What this task involves ▸
Count the lines in the items below that contain the string "centreline", matching case exactly, and reply with that number alone.

Material for the task ▸
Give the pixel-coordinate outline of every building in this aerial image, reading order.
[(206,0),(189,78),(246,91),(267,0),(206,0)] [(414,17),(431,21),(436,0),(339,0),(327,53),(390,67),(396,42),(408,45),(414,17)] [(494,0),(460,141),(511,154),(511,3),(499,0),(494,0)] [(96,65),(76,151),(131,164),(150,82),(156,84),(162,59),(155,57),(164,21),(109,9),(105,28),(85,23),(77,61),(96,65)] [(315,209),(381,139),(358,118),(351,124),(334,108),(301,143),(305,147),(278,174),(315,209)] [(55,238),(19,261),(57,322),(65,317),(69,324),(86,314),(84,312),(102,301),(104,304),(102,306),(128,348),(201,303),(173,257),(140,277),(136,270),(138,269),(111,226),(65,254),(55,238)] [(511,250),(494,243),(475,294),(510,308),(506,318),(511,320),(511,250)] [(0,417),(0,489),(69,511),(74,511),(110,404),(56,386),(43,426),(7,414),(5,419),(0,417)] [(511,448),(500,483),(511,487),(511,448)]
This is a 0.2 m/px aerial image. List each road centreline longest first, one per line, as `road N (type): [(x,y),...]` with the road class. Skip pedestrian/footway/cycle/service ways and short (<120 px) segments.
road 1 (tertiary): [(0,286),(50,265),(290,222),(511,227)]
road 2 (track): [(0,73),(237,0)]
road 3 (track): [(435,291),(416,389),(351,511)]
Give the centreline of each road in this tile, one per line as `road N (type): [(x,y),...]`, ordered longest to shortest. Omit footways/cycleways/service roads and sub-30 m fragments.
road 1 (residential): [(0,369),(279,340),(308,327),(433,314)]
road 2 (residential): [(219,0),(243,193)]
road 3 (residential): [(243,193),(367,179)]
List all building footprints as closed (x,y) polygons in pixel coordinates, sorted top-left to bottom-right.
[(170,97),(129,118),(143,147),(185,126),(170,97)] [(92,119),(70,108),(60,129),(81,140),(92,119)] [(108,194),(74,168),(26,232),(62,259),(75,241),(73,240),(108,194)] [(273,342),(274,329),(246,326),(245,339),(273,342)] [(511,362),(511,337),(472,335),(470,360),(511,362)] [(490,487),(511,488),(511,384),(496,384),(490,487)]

Solution ▸
2